Scan the records for "VMID". Report each line that includes it.
** Opening Dataset entries block **
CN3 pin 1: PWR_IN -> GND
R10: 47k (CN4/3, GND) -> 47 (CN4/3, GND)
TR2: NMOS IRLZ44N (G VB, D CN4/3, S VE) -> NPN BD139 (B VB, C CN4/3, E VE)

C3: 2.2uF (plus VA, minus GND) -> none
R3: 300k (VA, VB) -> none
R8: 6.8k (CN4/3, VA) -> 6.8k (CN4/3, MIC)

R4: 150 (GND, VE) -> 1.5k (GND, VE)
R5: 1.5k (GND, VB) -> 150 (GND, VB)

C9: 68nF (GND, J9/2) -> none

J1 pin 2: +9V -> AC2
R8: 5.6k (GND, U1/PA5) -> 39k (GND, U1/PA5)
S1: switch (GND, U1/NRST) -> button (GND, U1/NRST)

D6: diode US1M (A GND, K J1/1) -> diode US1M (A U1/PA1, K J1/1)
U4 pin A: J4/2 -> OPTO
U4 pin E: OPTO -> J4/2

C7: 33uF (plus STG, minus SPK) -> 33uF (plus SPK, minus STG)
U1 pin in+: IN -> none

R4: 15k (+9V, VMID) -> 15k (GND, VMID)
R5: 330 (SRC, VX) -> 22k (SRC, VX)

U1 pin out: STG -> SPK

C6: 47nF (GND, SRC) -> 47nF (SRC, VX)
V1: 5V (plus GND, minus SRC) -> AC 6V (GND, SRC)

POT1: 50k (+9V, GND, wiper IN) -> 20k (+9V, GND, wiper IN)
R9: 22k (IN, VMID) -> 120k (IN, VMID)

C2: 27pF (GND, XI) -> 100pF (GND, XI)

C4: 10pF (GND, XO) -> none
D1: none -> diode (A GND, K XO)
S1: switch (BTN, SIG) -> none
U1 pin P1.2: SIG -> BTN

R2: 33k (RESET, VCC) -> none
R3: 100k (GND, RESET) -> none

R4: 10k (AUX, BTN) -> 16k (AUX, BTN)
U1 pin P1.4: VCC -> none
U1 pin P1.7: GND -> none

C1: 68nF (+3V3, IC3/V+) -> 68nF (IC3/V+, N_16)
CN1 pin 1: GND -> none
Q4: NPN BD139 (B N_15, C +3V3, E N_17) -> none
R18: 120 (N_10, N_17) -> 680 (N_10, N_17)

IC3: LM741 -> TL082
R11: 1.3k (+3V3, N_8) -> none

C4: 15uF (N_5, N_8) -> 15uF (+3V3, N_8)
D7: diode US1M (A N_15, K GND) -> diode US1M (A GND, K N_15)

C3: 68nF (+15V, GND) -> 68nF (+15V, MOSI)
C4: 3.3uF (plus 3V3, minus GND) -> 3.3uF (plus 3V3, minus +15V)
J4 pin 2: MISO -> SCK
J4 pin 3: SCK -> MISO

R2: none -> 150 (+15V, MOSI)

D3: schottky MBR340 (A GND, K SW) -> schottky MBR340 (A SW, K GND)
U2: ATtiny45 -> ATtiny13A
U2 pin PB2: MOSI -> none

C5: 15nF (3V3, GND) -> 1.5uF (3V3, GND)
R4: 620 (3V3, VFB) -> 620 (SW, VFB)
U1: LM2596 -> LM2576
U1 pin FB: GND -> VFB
** Closing Dataset entries block **
• **Exercise solution**
R4: 15k (+9V, VMID) -> 15k (GND, VMID)
R9: 22k (IN, VMID) -> 120k (IN, VMID)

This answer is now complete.